● **Problem to work on**
In the entries below, find each line with the word "blue" and return it.

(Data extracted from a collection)
•••••
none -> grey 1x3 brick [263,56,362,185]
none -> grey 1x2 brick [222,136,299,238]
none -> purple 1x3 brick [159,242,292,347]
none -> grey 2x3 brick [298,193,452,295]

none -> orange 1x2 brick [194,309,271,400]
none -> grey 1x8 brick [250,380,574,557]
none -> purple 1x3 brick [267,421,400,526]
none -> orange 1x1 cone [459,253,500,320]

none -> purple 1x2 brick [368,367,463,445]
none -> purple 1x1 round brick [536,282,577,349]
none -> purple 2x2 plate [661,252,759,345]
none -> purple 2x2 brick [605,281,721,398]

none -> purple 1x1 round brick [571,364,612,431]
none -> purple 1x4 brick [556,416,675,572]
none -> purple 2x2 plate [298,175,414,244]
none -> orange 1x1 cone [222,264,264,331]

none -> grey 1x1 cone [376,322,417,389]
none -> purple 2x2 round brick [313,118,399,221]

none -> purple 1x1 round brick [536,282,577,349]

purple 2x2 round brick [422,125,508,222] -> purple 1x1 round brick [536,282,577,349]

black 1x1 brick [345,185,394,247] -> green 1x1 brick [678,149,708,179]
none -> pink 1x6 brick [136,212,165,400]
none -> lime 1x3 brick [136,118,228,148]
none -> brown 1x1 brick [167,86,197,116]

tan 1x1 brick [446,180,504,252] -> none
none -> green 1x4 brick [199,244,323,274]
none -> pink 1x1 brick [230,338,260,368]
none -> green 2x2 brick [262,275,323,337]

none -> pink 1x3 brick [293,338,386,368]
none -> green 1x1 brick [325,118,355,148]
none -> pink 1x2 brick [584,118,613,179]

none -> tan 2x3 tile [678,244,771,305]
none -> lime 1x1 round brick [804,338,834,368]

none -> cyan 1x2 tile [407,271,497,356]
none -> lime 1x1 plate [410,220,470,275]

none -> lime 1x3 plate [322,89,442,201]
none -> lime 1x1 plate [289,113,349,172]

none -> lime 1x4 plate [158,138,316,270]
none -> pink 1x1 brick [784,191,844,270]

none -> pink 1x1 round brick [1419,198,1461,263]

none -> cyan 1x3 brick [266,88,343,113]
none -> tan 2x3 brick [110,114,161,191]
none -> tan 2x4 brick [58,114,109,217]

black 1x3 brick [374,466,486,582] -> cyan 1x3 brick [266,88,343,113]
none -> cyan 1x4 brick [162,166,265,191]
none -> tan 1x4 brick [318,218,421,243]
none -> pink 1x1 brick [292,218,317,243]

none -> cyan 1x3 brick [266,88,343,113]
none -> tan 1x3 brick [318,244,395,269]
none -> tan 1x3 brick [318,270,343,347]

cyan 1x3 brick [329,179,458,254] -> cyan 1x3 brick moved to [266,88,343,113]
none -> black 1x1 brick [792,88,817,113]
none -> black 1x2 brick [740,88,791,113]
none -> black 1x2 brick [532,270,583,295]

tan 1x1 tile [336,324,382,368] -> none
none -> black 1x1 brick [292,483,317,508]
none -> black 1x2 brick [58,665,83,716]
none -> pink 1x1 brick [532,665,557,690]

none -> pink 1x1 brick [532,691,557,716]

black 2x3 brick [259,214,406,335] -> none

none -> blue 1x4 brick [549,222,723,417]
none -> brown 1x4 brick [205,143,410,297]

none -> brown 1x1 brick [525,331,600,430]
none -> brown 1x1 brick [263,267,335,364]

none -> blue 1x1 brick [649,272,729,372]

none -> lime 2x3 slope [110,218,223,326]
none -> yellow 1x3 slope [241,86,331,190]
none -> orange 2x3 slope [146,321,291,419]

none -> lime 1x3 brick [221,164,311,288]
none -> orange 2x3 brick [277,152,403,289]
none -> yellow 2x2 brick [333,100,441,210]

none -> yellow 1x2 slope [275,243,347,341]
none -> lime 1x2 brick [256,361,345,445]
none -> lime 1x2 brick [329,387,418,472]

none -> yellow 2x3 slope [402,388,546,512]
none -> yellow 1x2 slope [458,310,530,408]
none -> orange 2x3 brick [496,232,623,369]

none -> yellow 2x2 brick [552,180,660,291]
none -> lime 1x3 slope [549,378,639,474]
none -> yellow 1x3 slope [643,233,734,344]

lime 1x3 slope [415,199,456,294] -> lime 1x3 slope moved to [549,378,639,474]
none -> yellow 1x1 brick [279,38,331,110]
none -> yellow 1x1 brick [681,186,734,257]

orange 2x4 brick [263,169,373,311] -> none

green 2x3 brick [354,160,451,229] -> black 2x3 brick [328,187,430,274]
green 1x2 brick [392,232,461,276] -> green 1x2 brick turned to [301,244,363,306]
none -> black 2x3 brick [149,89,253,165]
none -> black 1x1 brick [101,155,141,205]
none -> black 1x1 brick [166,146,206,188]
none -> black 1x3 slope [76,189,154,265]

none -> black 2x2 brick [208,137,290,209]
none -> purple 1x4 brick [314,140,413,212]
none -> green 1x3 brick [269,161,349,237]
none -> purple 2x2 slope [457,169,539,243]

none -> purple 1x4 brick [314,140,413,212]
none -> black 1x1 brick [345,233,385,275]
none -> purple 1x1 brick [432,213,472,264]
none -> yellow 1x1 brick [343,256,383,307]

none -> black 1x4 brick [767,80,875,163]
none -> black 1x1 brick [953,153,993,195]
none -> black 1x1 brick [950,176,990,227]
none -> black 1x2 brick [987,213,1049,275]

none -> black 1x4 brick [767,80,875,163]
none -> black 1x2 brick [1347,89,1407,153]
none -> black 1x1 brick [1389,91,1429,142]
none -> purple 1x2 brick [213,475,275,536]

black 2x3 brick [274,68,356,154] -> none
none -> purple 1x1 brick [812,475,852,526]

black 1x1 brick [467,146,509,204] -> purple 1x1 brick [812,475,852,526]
•••••
● **Written response**
none -> blue 1x4 brick [549,222,723,417]
none -> blue 1x1 brick [649,272,729,372]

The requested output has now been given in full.